**Available data:**
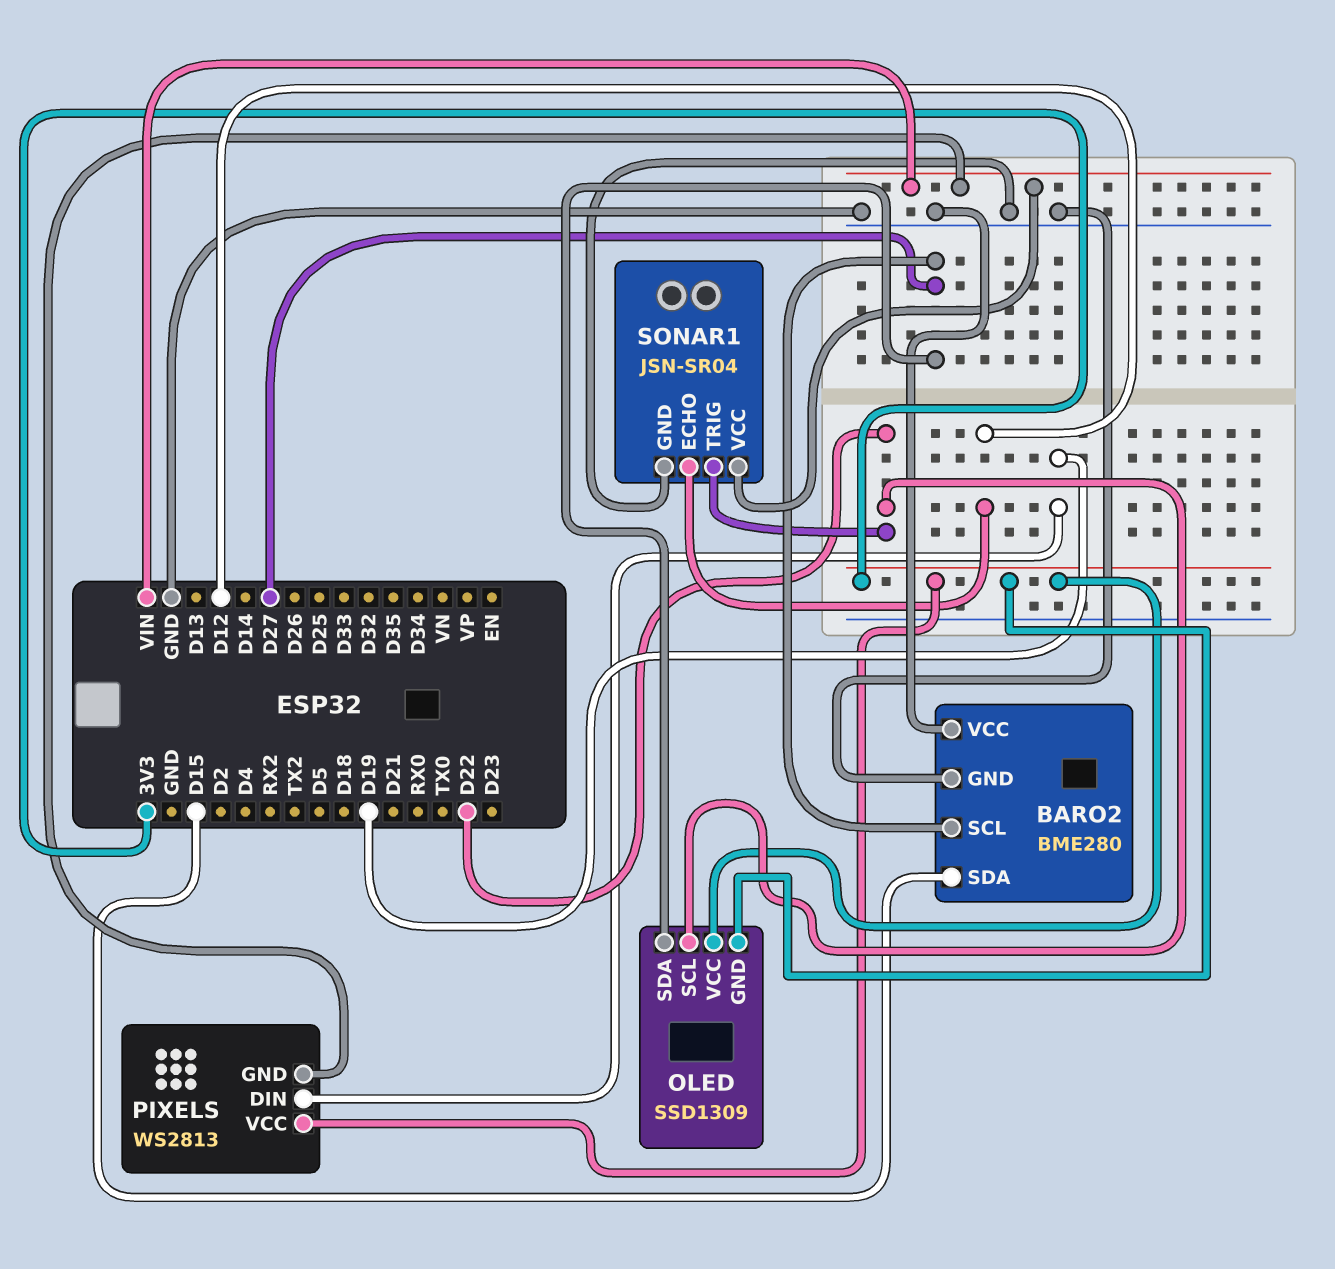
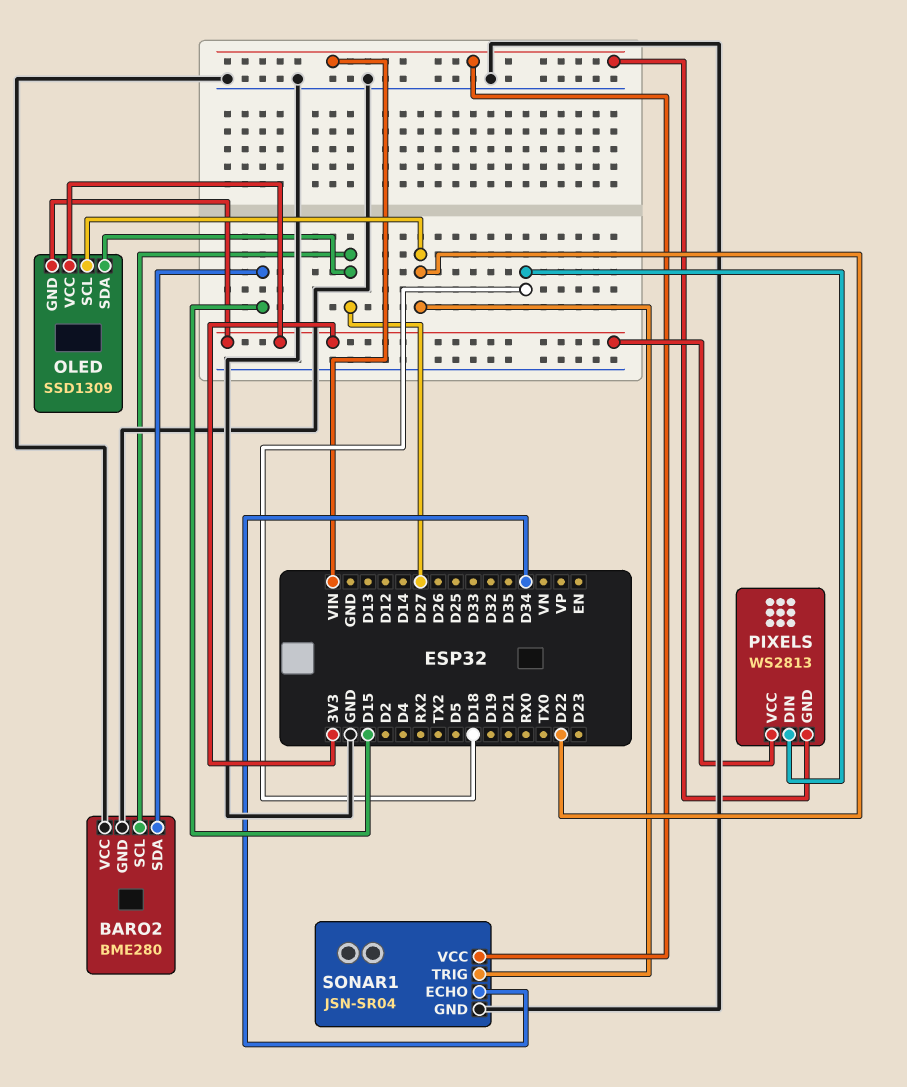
PIXELS pin DIN: D19 -> D18
SONAR1 pin ECHO: D12 -> D34

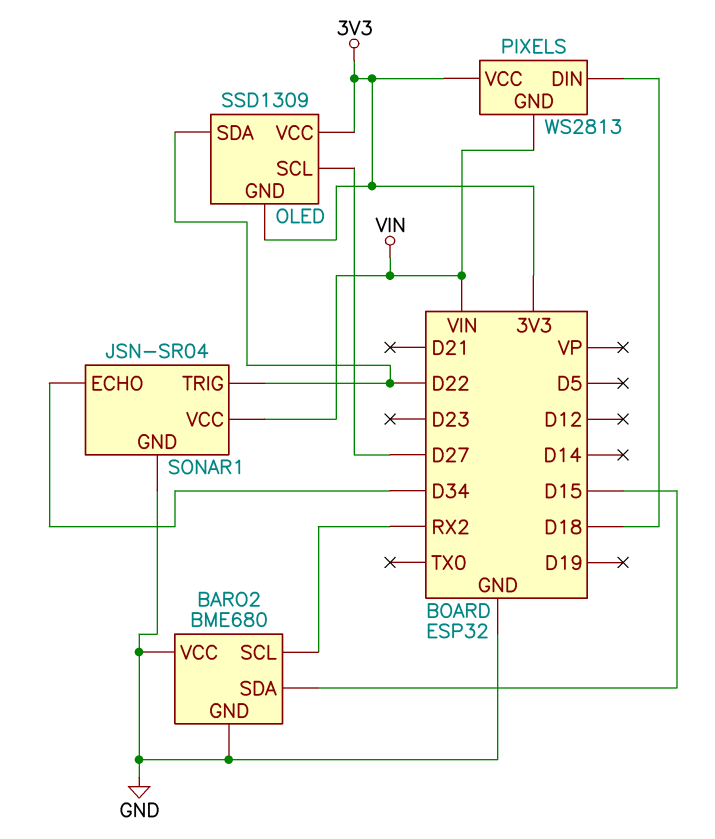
BARO2: BME280 -> BME680
BARO2 pin SCL: D27 -> RX2
OLED pin SCL: D22 -> D27
OLED pin SDA: D27 -> D22

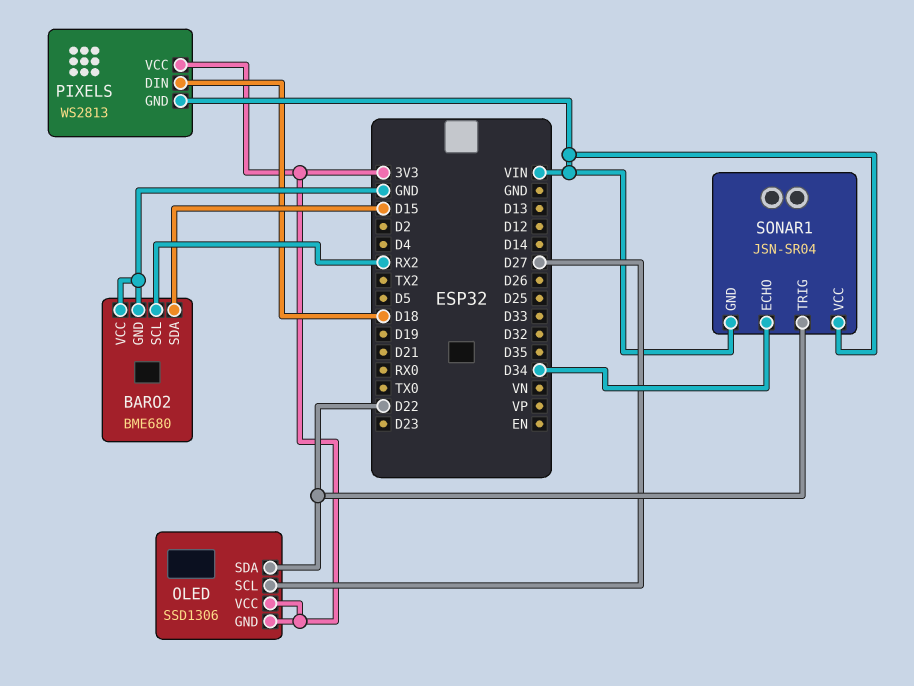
OLED: SSD1309 -> SSD1306
SONAR1 pin GND: GND -> VIN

**Assigned task:** Nothing but the listing, copied exactly and stripped of its images, should appear in the response.

**Answer section:**
PIXELS pin DIN: D19 -> D18
SONAR1 pin ECHO: D12 -> D34

BARO2: BME280 -> BME680
BARO2 pin SCL: D27 -> RX2
OLED pin SCL: D22 -> D27
OLED pin SDA: D27 -> D22

OLED: SSD1309 -> SSD1306
SONAR1 pin GND: GND -> VIN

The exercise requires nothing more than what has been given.